------ Material provided

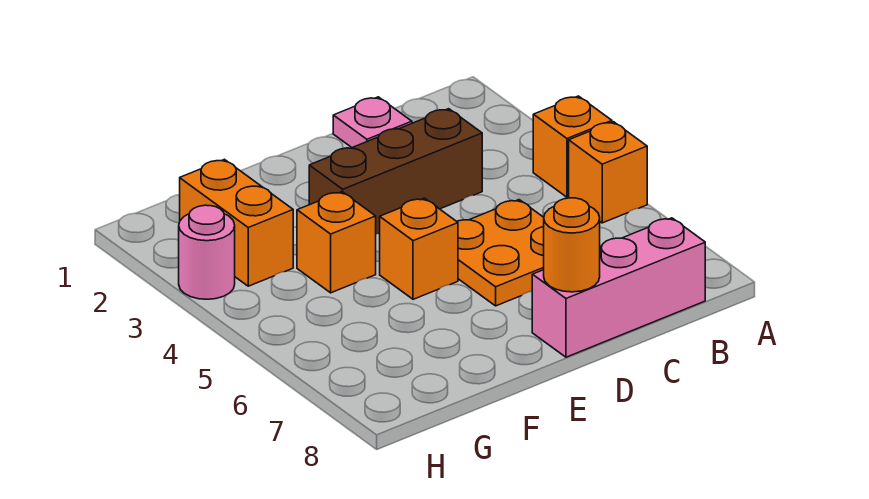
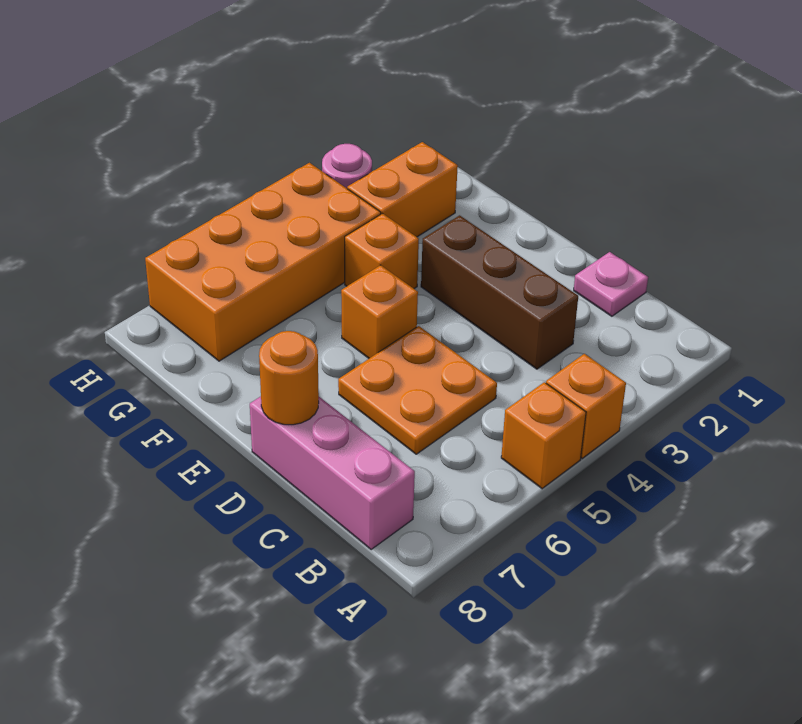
none -> orange brick G4:H7 level 1

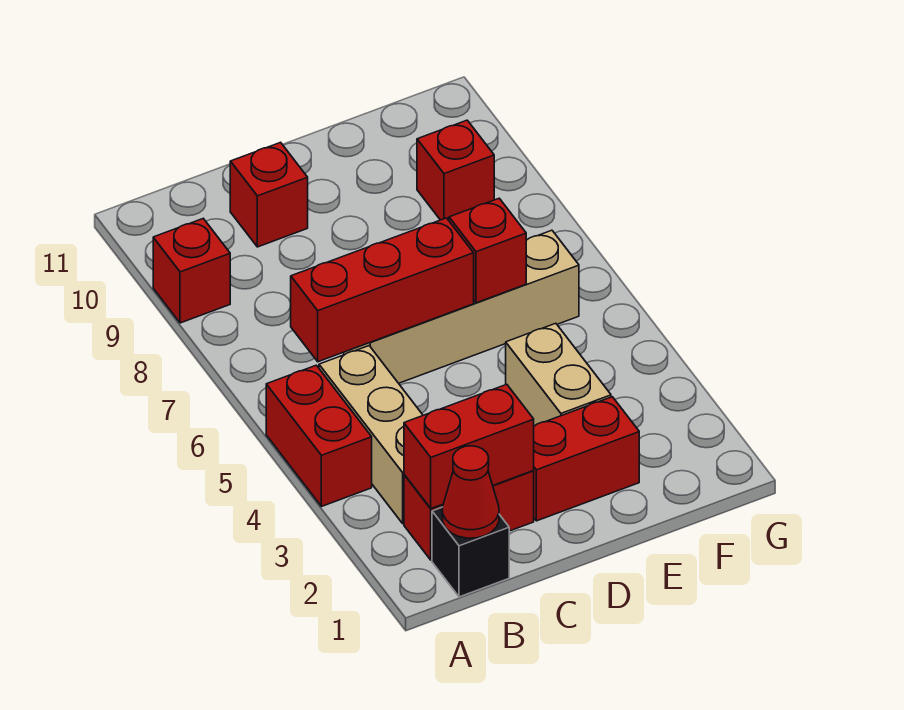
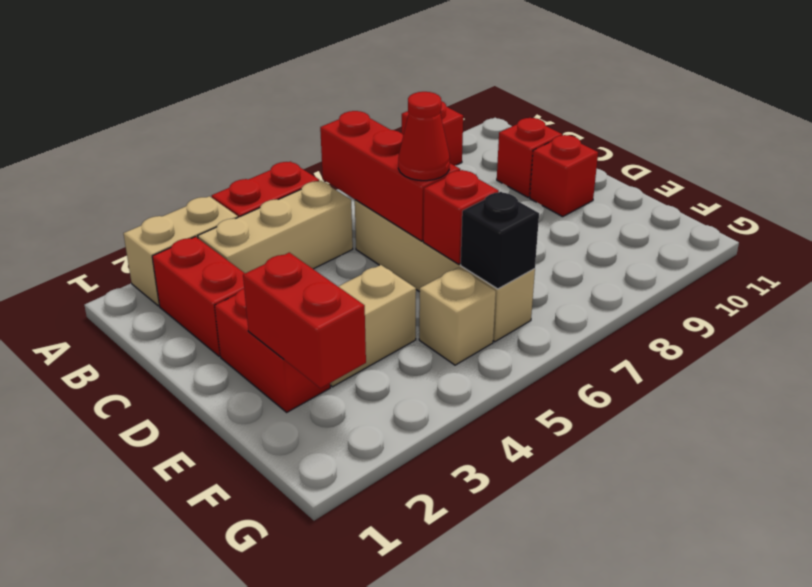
none -> tan brick A2:A3 level 1
black brick B1 level 1 -> black brick F6 level 2
red cone B1 level 2 -> red cone D6 level 3
red brick B2:C2 level 2 -> red brick E2:F2 level 2
none -> tan brick F5 level 1
red brick F9 level 1 -> red brick D10 level 1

------------

* **Exercise aim**:
Look through the entries above; find each line with the word "none" and copy it.

* **Output**:
none -> orange brick G4:H7 level 1
none -> tan brick A2:A3 level 1
none -> tan brick F5 level 1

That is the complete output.